→ Problem:
Output exactly those lines of the data that lie between the line containing "yellow_plane 307 262 -> none" and the final line, both ends counted.

[[ Material supplied, beginning ]]

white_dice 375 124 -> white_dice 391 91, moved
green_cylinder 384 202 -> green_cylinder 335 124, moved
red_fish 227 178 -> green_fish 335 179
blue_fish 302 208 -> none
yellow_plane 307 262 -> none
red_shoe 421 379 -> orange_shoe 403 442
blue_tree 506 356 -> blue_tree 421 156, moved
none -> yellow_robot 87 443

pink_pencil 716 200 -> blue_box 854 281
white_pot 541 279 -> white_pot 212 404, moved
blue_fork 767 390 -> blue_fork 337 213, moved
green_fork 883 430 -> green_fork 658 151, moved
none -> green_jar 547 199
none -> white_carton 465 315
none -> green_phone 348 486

[[ Material supplied, end ]]

→ Your response:
yellow_plane 307 262 -> none
red_shoe 421 379 -> orange_shoe 403 442
blue_tree 506 356 -> blue_tree 421 156, moved
none -> yellow_robot 87 443

pink_pencil 716 200 -> blue_box 854 281
white_pot 541 279 -> white_pot 212 404, moved
blue_fork 767 390 -> blue_fork 337 213, moved
green_fork 883 430 -> green_fork 658 151, moved
none -> green_jar 547 199
none -> white_carton 465 315
none -> green_phone 348 486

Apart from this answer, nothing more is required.